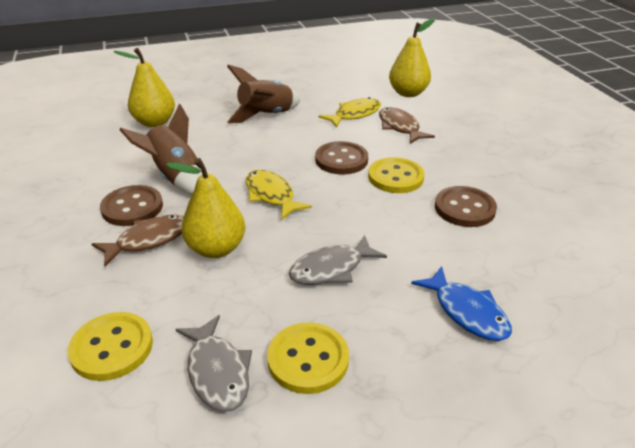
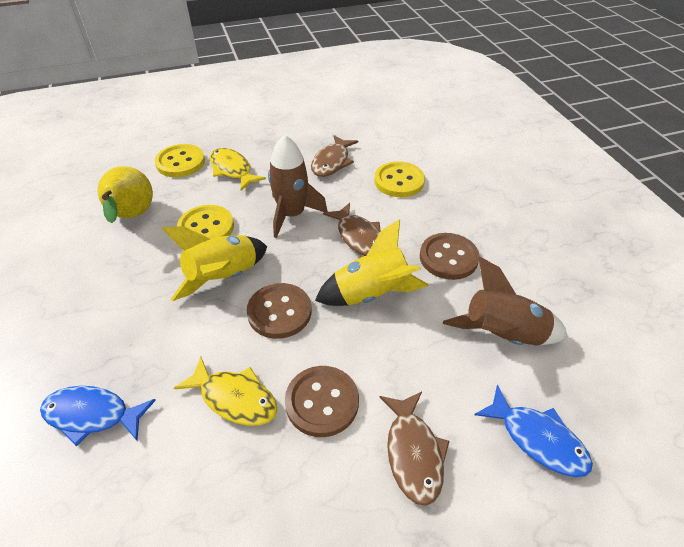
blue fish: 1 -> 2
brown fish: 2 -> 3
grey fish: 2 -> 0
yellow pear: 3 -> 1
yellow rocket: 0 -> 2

* Task prompt *
Each line of the listing above should be retyped exactly, with no pictures.

* Task response *
blue fish: 1 -> 2
brown fish: 2 -> 3
grey fish: 2 -> 0
yellow pear: 3 -> 1
yellow rocket: 0 -> 2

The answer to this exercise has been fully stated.